* **Given records**
**********

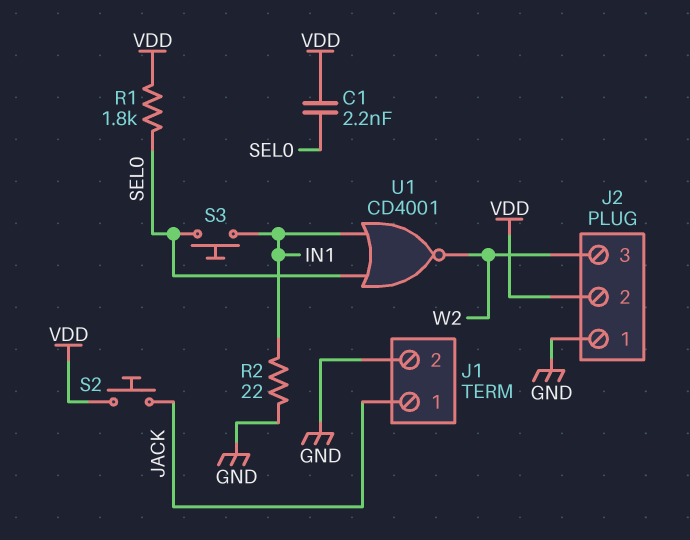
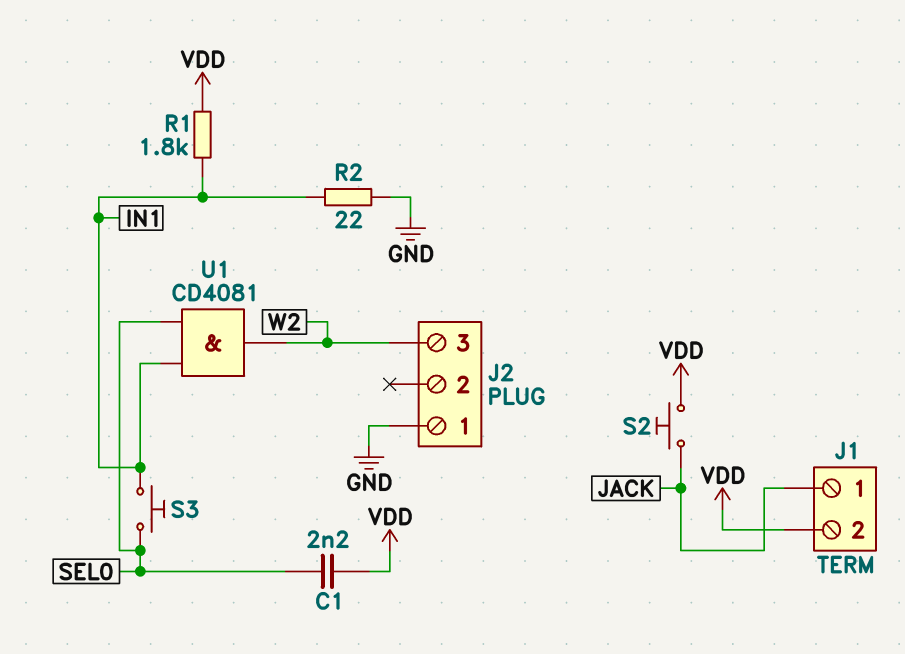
J1 pin 2: GND -> VDD
J2 pin 2: VDD -> none
R1: 1.8k (SEL0, VDD) -> 1.8k (IN1, VDD)
U1: NOR CD4001 (in IN1, in SEL0, out W2) -> AND CD4081 (in IN1, in SEL0, out W2)

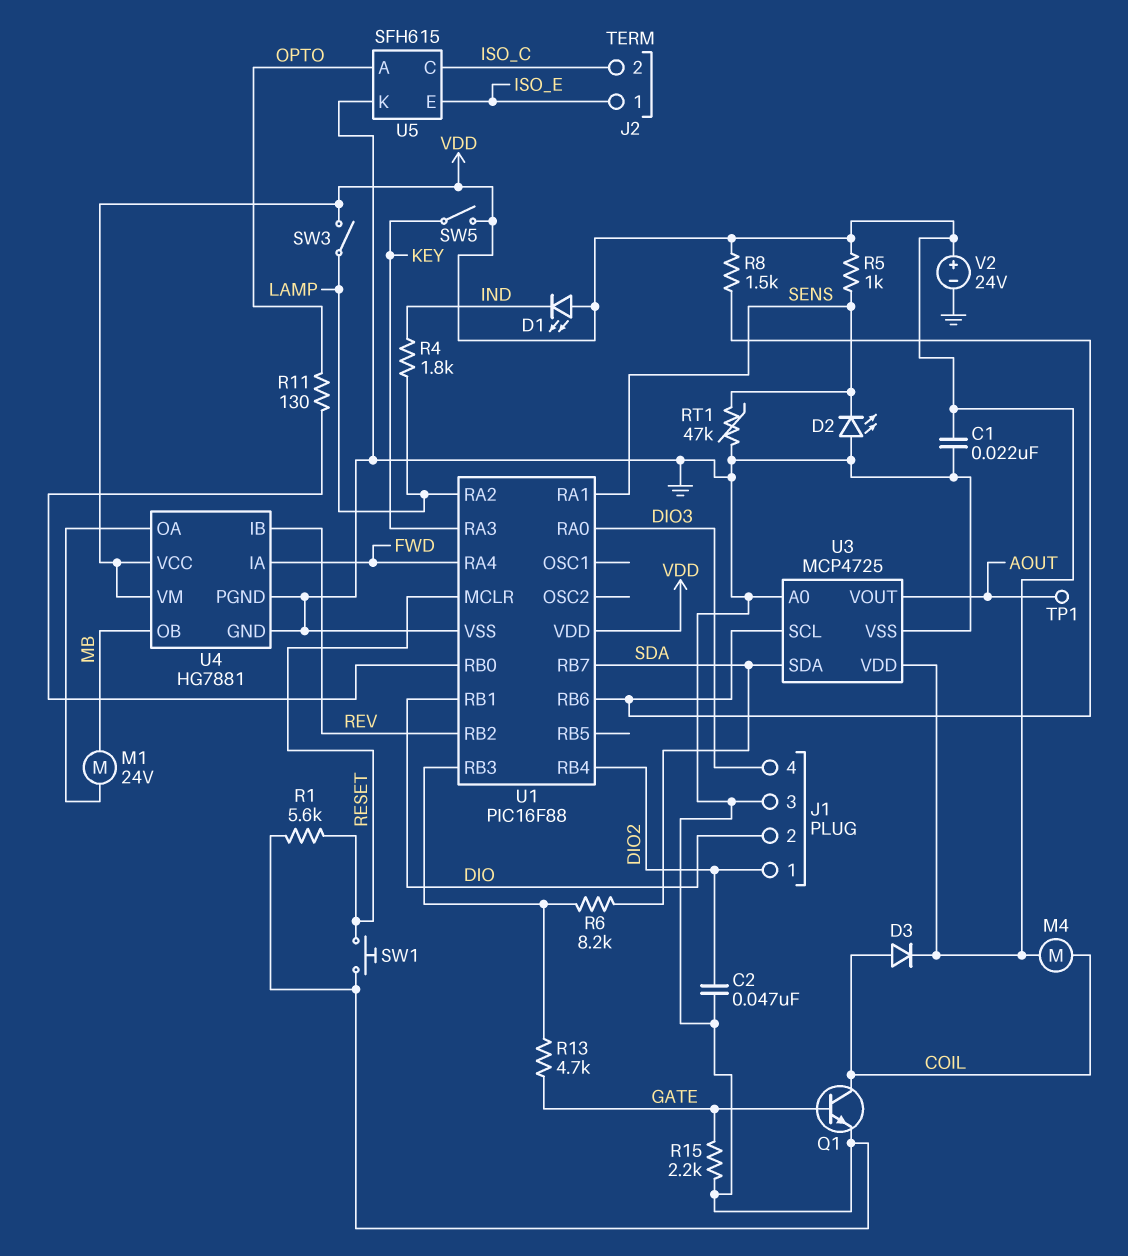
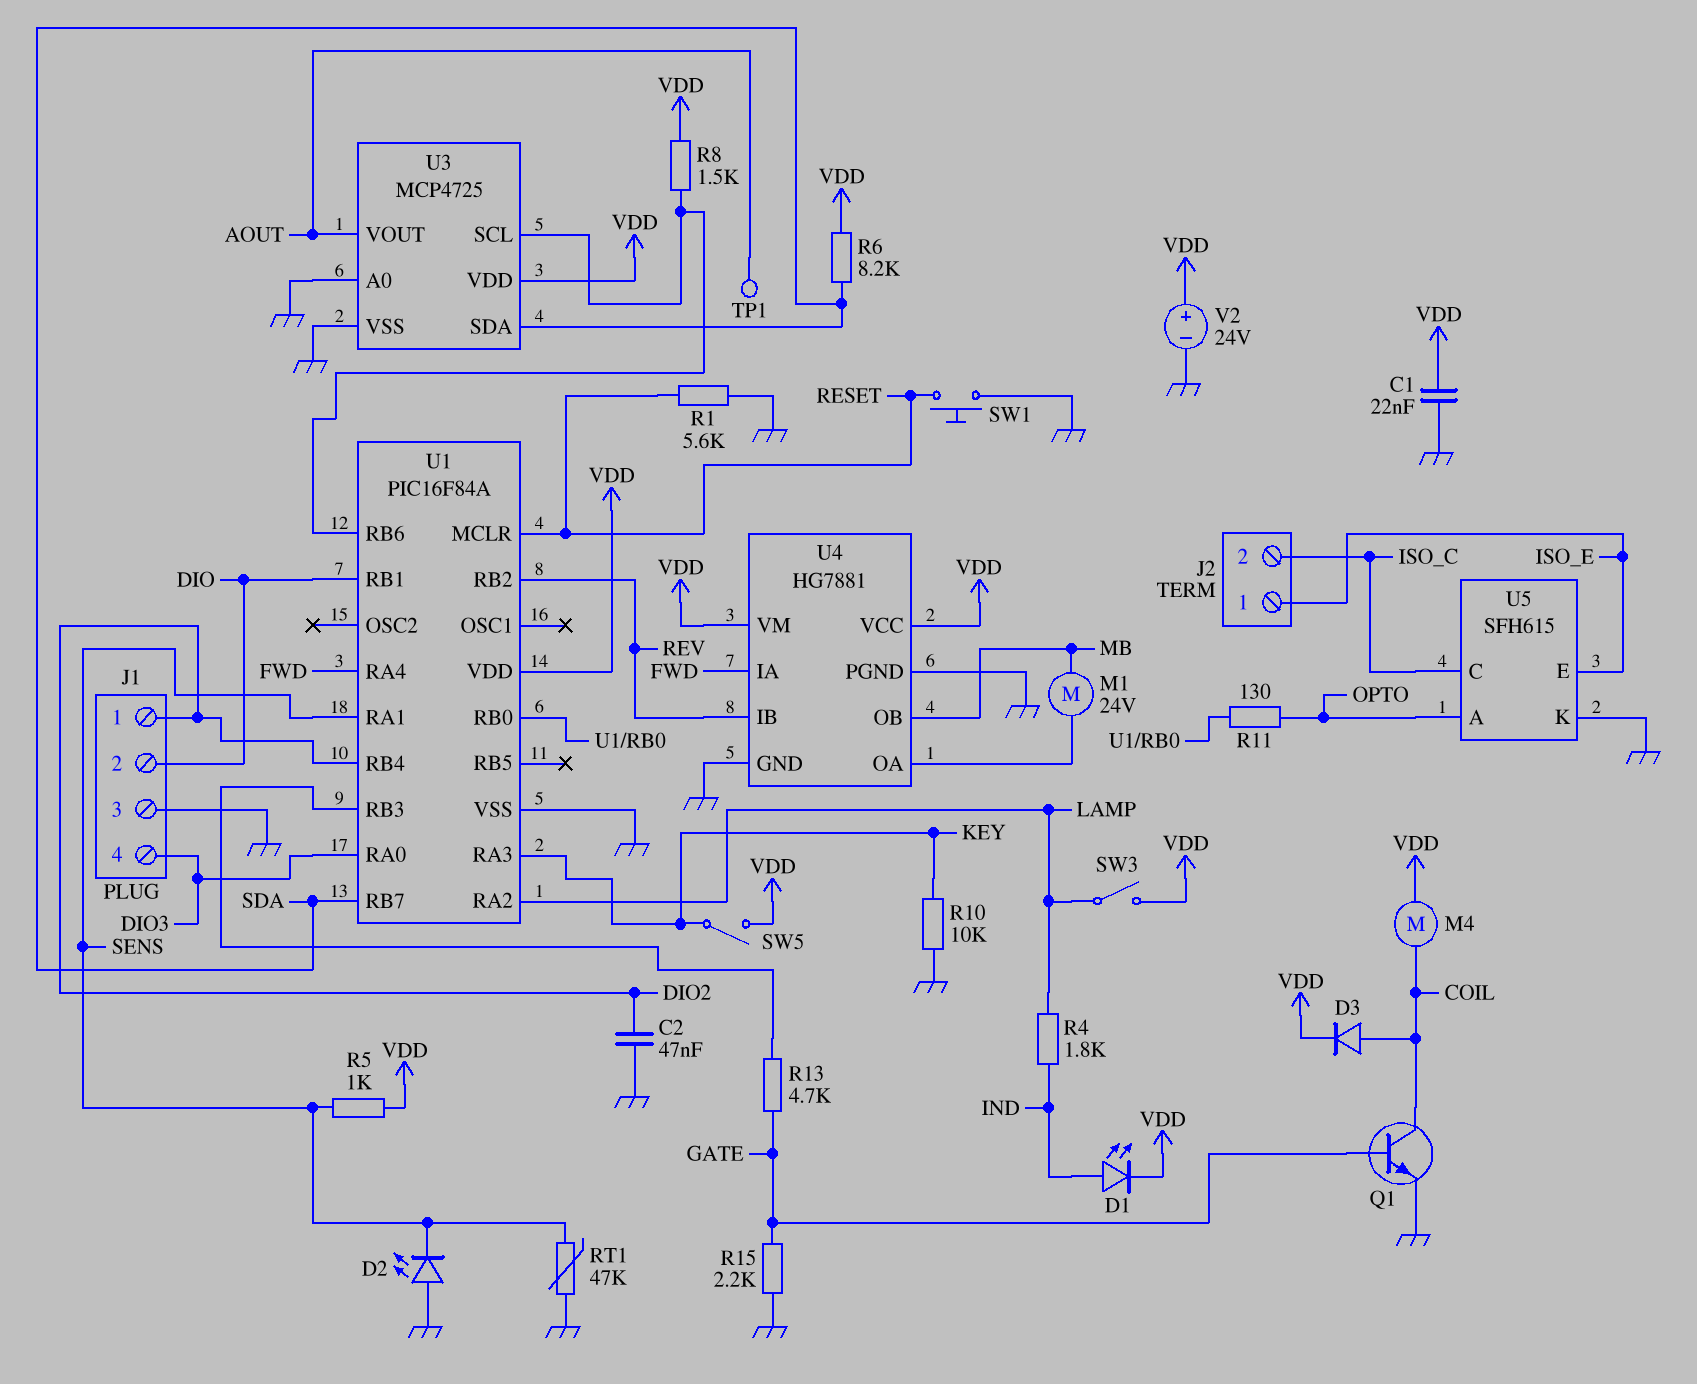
D1: LED (A VDD, K IND) -> LED (A IND, K VDD)
R6: 8.2k (SDA, U1/RB3) -> 8.2k (SDA, VDD)
R10: none -> 10k (GND, KEY)
U1: PIC16F88 -> PIC16F84A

**********

* **What the exercise asks**
Word for word, restate each line above, minus its pictures.

* **Exercise result**
J1 pin 2: GND -> VDD
J2 pin 2: VDD -> none
R1: 1.8k (SEL0, VDD) -> 1.8k (IN1, VDD)
U1: NOR CD4001 (in IN1, in SEL0, out W2) -> AND CD4081 (in IN1, in SEL0, out W2)

D1: LED (A VDD, K IND) -> LED (A IND, K VDD)
R6: 8.2k (SDA, U1/RB3) -> 8.2k (SDA, VDD)
R10: none -> 10k (GND, KEY)
U1: PIC16F88 -> PIC16F84A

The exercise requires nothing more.